Task directions :: Search the material below for "turned" and copy every line where it occurs.

(Beginning of Data provided)

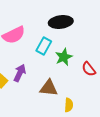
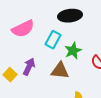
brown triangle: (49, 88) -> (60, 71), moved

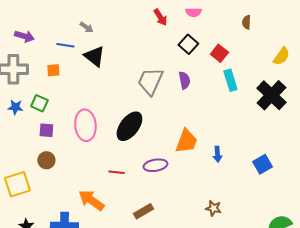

(End of Data provided)
(Beginning of Data provided)

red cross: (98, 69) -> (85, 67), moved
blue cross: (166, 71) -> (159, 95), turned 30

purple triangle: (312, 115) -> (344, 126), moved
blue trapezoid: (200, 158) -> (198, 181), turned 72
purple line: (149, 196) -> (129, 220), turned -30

(End of Data provided)

Exercise result ::
blue cross: (166, 71) -> (159, 95), turned 30
blue trapezoid: (200, 158) -> (198, 181), turned 72
purple line: (149, 196) -> (129, 220), turned -30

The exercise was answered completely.